▸ Material provided

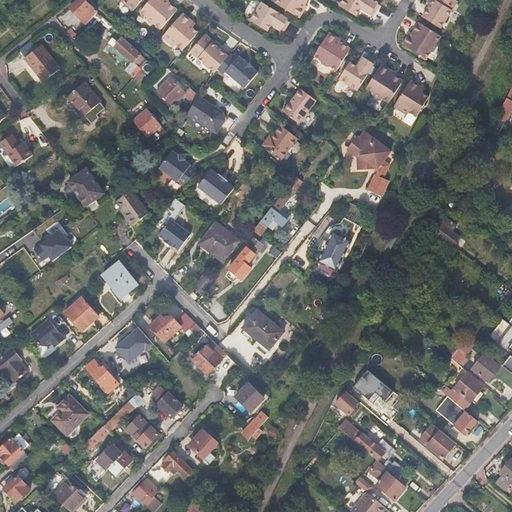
[(87,24),(97,13),(98,12),(84,0),(79,0),(70,8),(87,24)]
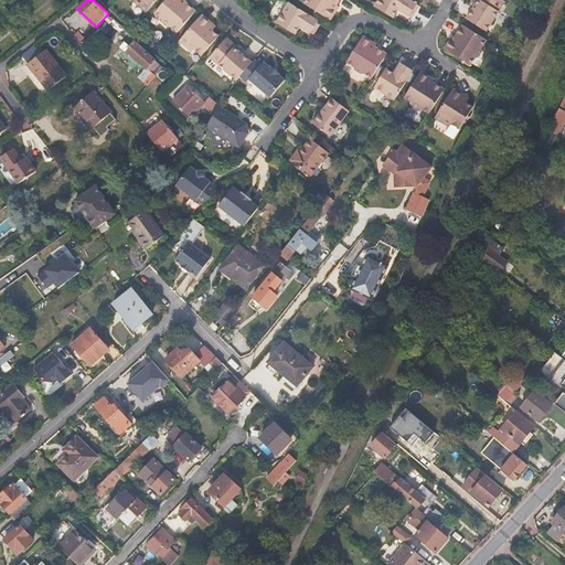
[(147,12),(157,0),(134,0),(135,0),(147,12)]
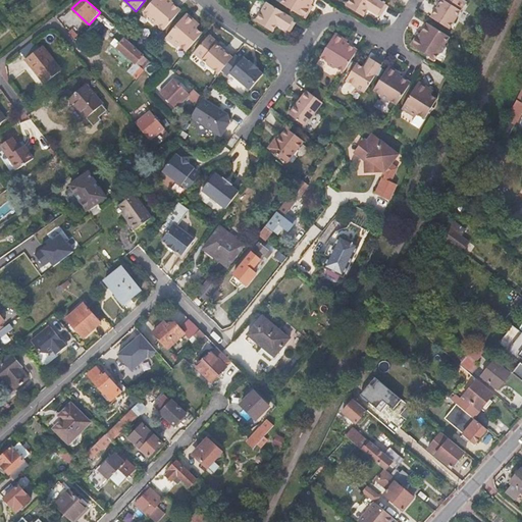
[(164,30),(181,10),(171,1),(170,0),(153,0),(144,11),(150,16),(150,20),(154,24),(159,24),(164,30)]
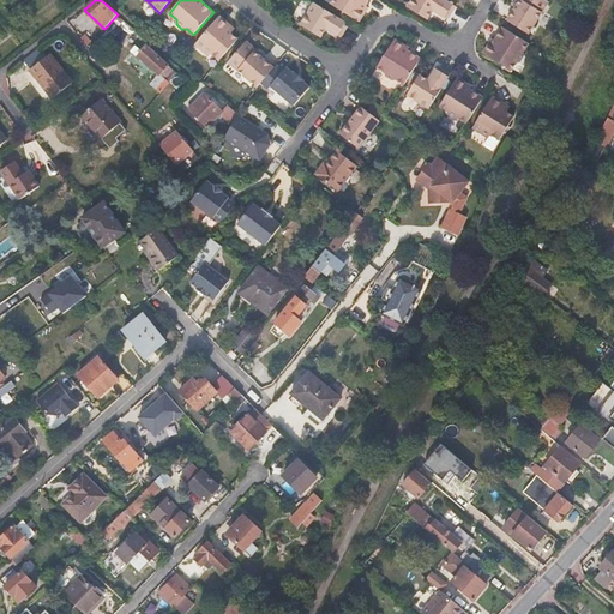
[(366,4),(368,0),(335,0),(332,4),(361,20),(367,10),(363,7),(366,4)]
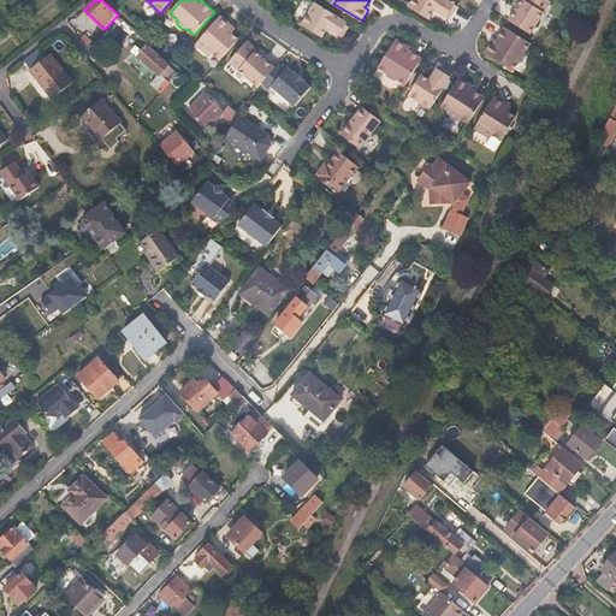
[(451,19),(460,6),(449,0),(415,0),(412,7),(432,19),(437,10),(451,19)]
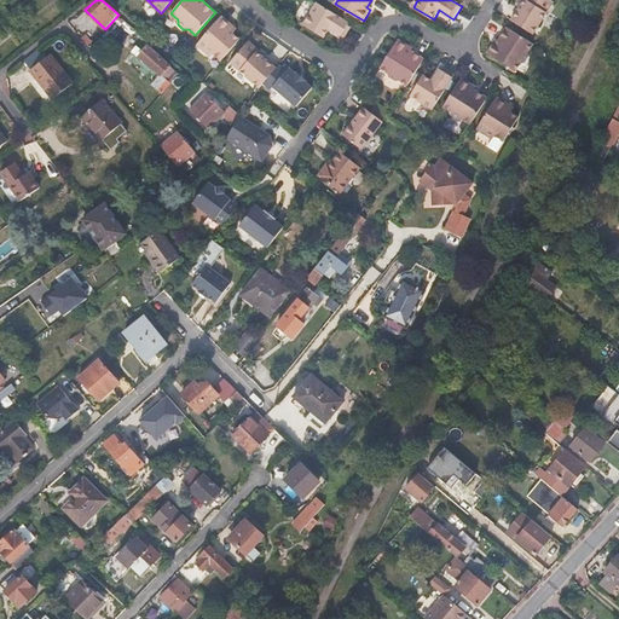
[(555,0),(554,0),(525,0),(521,6),(514,19),(534,33),(555,0)]
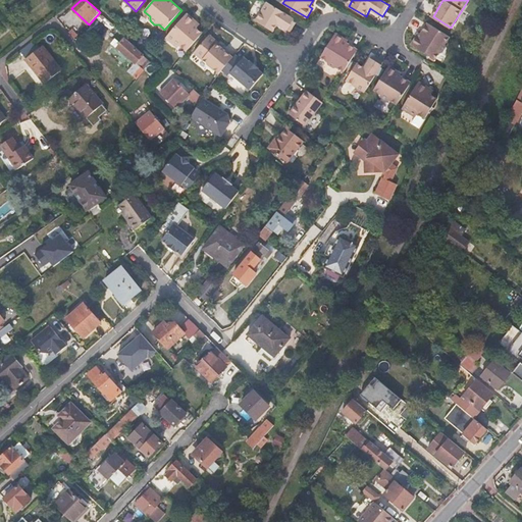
[(292,31),(298,19),(269,2),(257,20),(274,31),(278,22),(292,31)]
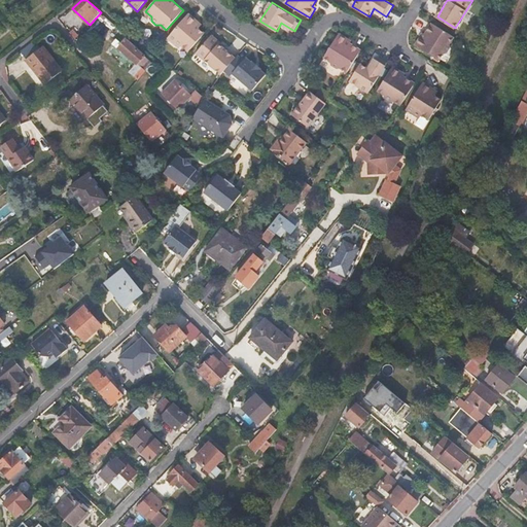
[(188,51),(205,33),(199,28),(196,25),(198,22),(188,13),(168,37),(180,47),(182,45),(188,51)]
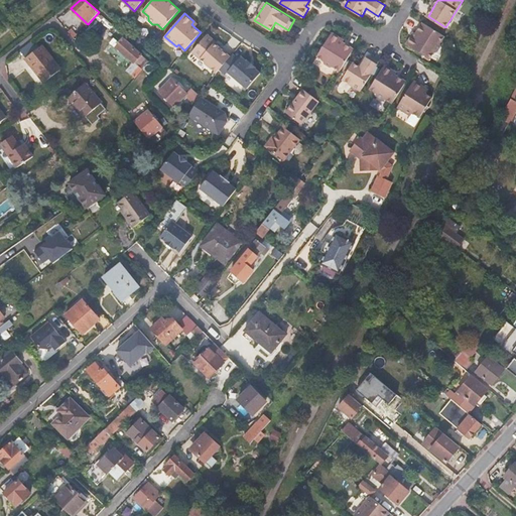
[(442,42),(446,36),(424,23),(417,33),(415,37),(412,35),(407,43),(431,59),(435,52),(440,51),(443,47),(442,42)]
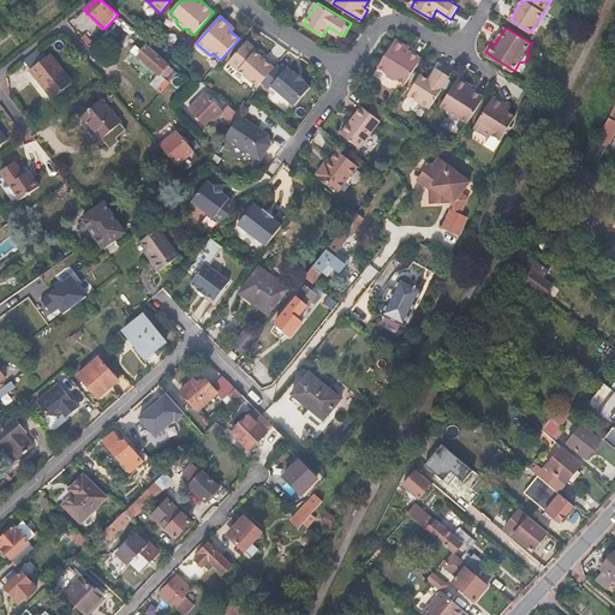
[(407,84),(423,58),(408,49),(405,47),(407,43),(396,37),(380,66),(388,71),(388,77),(395,81),(400,79),(407,84)]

▸ Exercise objective
Print the lines from the line with "[(292,31),(298,19),(269,2),(257,20),(274,31),(278,22),(292,31)]" to the end of the data above. Include both ends, exclude the pictures, and add nothing else.

▸ Output for this task
[(292,31),(298,19),(269,2),(257,20),(274,31),(278,22),(292,31)]
[(188,51),(205,33),(199,28),(196,25),(198,22),(188,13),(168,37),(180,47),(182,45),(188,51)]
[(442,42),(446,36),(424,23),(417,33),(415,37),(412,35),(407,43),(431,59),(435,52),(440,51),(443,47),(442,42)]
[(407,84),(423,58),(408,49),(405,47),(407,43),(396,37),(380,66),(388,71),(388,77),(395,81),(400,79),(407,84)]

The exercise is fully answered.